═════ Supplied records ═════
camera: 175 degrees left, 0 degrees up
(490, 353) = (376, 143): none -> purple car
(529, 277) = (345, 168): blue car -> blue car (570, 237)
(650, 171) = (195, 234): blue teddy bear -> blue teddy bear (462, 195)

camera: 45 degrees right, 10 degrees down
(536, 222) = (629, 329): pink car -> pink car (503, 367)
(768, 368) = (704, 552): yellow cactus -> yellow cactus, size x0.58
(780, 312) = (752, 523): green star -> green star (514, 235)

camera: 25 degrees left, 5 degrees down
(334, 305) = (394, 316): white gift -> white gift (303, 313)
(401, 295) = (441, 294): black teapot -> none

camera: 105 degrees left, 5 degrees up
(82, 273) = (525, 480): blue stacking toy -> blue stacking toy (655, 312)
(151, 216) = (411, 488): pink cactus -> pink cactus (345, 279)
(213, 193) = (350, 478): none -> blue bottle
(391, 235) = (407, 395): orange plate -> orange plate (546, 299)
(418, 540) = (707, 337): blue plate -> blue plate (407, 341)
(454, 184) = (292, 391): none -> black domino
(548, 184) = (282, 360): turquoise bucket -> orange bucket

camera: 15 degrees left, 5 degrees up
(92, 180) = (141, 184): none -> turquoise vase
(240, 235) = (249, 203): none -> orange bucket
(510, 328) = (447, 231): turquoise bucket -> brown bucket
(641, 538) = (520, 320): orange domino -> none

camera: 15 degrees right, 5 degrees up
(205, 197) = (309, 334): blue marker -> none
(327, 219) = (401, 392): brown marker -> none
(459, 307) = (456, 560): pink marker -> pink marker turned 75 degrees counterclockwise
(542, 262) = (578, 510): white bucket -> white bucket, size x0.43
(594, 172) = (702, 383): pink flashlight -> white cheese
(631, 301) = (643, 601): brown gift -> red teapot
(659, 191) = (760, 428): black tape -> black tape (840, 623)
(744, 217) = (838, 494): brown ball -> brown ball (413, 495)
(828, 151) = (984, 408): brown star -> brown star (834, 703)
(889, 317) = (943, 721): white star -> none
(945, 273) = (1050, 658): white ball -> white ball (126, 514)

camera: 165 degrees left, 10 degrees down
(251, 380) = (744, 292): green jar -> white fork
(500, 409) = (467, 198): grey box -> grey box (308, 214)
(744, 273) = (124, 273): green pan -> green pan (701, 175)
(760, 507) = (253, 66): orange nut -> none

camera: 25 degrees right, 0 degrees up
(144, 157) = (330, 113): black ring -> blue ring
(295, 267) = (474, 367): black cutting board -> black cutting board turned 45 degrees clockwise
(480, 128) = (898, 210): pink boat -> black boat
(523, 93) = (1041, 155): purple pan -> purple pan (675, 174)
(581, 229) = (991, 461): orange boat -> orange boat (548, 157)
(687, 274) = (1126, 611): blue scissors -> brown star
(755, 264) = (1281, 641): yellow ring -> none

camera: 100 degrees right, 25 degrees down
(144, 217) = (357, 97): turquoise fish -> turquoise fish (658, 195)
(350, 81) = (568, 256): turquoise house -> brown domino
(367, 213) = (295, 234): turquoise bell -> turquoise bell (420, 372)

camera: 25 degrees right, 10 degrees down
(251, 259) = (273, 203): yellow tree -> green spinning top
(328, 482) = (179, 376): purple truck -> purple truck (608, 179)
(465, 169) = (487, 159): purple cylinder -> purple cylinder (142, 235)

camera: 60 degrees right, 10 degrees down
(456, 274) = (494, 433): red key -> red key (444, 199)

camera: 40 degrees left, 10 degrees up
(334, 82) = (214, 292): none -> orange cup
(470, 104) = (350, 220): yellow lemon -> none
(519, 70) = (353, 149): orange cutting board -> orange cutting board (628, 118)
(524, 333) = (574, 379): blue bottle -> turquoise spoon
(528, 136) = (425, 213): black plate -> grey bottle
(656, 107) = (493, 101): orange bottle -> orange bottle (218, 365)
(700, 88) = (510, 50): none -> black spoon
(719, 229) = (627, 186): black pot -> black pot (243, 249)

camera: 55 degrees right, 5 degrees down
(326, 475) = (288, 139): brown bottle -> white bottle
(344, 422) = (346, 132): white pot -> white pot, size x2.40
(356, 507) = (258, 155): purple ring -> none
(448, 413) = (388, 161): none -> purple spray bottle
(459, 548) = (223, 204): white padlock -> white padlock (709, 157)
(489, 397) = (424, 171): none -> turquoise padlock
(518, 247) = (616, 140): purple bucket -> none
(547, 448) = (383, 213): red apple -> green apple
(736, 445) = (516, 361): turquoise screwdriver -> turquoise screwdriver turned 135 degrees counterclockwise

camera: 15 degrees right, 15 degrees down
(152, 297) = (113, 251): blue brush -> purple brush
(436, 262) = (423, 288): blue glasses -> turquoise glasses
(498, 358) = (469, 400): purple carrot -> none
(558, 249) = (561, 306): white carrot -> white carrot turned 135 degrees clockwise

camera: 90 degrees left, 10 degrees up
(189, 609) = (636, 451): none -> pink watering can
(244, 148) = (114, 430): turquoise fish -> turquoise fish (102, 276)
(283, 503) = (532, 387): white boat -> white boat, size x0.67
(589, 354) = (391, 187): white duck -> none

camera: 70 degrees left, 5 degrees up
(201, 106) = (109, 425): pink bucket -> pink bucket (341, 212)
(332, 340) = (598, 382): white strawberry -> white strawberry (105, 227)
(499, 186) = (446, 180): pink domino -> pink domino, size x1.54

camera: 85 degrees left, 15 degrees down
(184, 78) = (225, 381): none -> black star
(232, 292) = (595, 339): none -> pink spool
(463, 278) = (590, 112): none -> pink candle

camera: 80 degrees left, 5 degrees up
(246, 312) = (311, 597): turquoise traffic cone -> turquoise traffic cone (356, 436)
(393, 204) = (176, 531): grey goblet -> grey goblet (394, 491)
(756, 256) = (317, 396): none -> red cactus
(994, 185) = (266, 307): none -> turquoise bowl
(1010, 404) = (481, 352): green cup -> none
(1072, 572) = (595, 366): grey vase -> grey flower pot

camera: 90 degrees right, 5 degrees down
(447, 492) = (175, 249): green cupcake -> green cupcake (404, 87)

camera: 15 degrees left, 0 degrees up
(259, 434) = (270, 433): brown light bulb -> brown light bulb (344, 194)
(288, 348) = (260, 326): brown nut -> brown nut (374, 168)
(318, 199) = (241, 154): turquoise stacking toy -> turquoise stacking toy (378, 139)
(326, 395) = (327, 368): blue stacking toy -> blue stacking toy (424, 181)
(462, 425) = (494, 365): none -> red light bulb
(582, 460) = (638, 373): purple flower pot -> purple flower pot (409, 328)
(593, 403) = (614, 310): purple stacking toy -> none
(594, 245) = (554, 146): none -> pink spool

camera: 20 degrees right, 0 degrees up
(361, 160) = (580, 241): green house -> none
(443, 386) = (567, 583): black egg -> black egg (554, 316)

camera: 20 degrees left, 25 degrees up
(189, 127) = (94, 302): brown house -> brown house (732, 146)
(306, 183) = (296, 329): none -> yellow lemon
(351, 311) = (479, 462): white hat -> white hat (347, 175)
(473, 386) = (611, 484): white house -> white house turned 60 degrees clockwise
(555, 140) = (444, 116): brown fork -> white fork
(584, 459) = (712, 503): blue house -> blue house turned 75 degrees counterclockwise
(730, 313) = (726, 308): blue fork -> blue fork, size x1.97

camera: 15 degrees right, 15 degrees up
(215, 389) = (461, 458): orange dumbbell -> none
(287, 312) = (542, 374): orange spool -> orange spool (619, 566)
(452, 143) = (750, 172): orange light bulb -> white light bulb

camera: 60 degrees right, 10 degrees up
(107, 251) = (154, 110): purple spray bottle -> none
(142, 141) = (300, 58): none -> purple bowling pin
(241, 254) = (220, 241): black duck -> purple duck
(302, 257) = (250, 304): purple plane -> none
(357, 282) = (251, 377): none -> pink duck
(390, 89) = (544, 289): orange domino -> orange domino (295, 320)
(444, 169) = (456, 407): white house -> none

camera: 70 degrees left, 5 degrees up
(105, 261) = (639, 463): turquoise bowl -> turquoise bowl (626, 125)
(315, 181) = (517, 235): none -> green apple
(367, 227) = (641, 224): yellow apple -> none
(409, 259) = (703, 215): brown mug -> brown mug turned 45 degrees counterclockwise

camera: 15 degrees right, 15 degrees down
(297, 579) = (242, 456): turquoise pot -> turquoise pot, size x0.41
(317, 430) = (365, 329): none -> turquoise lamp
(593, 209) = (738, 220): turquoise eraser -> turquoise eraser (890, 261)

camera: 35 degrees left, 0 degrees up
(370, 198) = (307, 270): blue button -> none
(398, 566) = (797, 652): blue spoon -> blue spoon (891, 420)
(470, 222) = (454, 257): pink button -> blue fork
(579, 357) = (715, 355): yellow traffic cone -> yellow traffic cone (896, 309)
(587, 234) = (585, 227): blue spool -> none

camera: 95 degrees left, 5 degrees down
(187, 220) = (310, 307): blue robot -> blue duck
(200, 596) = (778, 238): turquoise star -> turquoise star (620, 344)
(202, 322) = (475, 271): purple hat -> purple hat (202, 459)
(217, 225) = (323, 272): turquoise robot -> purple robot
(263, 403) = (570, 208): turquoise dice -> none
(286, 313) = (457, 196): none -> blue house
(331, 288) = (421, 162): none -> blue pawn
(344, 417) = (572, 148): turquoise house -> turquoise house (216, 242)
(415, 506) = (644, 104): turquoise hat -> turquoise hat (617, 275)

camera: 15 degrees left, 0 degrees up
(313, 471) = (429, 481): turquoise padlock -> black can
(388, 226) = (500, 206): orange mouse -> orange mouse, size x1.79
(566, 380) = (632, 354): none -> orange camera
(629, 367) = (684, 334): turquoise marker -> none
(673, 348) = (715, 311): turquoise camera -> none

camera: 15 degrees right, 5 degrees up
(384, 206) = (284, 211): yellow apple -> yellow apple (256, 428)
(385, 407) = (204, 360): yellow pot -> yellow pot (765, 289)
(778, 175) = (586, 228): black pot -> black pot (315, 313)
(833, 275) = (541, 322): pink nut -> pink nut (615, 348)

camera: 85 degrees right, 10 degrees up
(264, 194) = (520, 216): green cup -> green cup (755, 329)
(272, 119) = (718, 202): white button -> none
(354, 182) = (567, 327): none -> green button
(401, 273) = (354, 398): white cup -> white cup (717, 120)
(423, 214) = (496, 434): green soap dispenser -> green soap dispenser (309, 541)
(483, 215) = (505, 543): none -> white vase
═════
▸ Required work: If a line falls between the first line of the data above and the line holding "camera: 15 degrees left, 5 degrees up", inclusive, retype it exactly; retype no other line.

▸ Answer box:
camera: 175 degrees left, 0 degrees up
(490, 353) = (376, 143): none -> purple car
(529, 277) = (345, 168): blue car -> blue car (570, 237)
(650, 171) = (195, 234): blue teddy bear -> blue teddy bear (462, 195)

camera: 45 degrees right, 10 degrees down
(536, 222) = (629, 329): pink car -> pink car (503, 367)
(768, 368) = (704, 552): yellow cactus -> yellow cactus, size x0.58
(780, 312) = (752, 523): green star -> green star (514, 235)

camera: 25 degrees left, 5 degrees down
(334, 305) = (394, 316): white gift -> white gift (303, 313)
(401, 295) = (441, 294): black teapot -> none

camera: 105 degrees left, 5 degrees up
(82, 273) = (525, 480): blue stacking toy -> blue stacking toy (655, 312)
(151, 216) = (411, 488): pink cactus -> pink cactus (345, 279)
(213, 193) = (350, 478): none -> blue bottle
(391, 235) = (407, 395): orange plate -> orange plate (546, 299)
(418, 540) = (707, 337): blue plate -> blue plate (407, 341)
(454, 184) = (292, 391): none -> black domino
(548, 184) = (282, 360): turquoise bucket -> orange bucket

camera: 15 degrees left, 5 degrees up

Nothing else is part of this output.